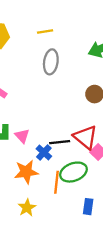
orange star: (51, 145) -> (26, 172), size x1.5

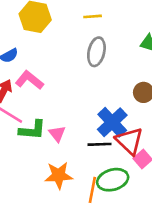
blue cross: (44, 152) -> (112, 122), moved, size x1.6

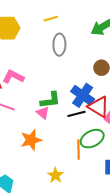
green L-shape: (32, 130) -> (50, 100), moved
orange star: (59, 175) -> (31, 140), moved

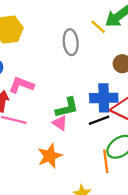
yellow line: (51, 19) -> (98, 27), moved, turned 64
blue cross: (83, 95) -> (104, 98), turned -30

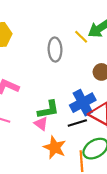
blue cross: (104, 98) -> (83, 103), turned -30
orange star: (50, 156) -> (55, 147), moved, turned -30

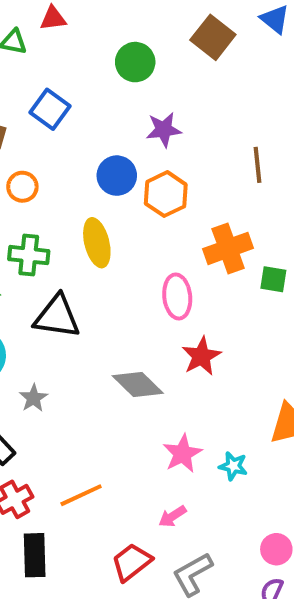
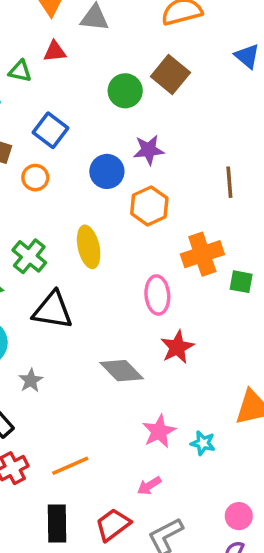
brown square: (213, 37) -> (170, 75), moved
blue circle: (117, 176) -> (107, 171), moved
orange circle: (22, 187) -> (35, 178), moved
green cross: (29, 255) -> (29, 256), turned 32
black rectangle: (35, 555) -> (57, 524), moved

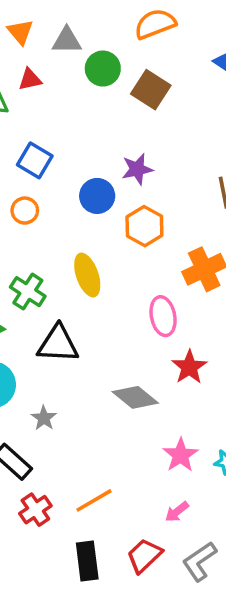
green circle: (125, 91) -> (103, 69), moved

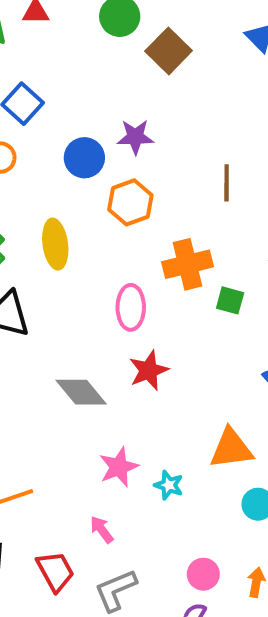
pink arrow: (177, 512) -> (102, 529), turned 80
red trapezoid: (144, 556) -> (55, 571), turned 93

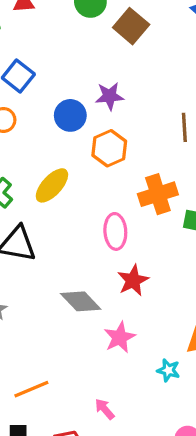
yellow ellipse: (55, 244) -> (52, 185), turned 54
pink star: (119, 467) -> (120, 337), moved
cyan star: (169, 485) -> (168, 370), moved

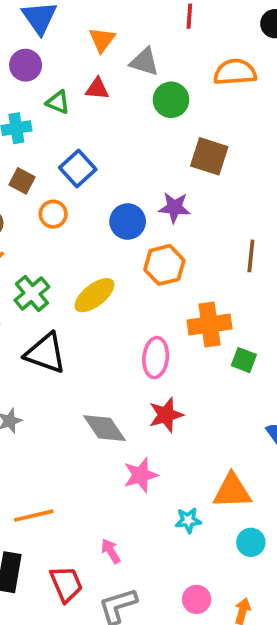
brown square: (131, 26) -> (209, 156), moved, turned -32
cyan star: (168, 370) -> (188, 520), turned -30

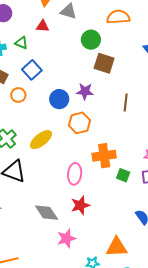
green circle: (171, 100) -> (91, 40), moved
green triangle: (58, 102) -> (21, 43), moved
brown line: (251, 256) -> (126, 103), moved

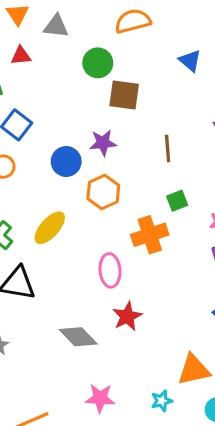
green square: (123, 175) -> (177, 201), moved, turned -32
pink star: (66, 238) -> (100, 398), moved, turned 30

> **About this task**: Print all of the records shown above exactly, leaving out each picture.

> **Task solution**:
orange star: (51, 145) -> (26, 172), size x1.5

blue cross: (44, 152) -> (112, 122), moved, size x1.6

green L-shape: (32, 130) -> (50, 100), moved
orange star: (59, 175) -> (31, 140), moved

yellow line: (51, 19) -> (98, 27), moved, turned 64
blue cross: (83, 95) -> (104, 98), turned -30

blue cross: (104, 98) -> (83, 103), turned -30
orange star: (50, 156) -> (55, 147), moved, turned -30

brown square: (213, 37) -> (170, 75), moved
blue circle: (117, 176) -> (107, 171), moved
orange circle: (22, 187) -> (35, 178), moved
green cross: (29, 255) -> (29, 256), turned 32
black rectangle: (35, 555) -> (57, 524), moved

green circle: (125, 91) -> (103, 69), moved

pink arrow: (177, 512) -> (102, 529), turned 80
red trapezoid: (144, 556) -> (55, 571), turned 93

yellow ellipse: (55, 244) -> (52, 185), turned 54
pink star: (119, 467) -> (120, 337), moved
cyan star: (169, 485) -> (168, 370), moved

brown square: (131, 26) -> (209, 156), moved, turned -32
cyan star: (168, 370) -> (188, 520), turned -30

green circle: (171, 100) -> (91, 40), moved
green triangle: (58, 102) -> (21, 43), moved
brown line: (251, 256) -> (126, 103), moved

green square: (123, 175) -> (177, 201), moved, turned -32
pink star: (66, 238) -> (100, 398), moved, turned 30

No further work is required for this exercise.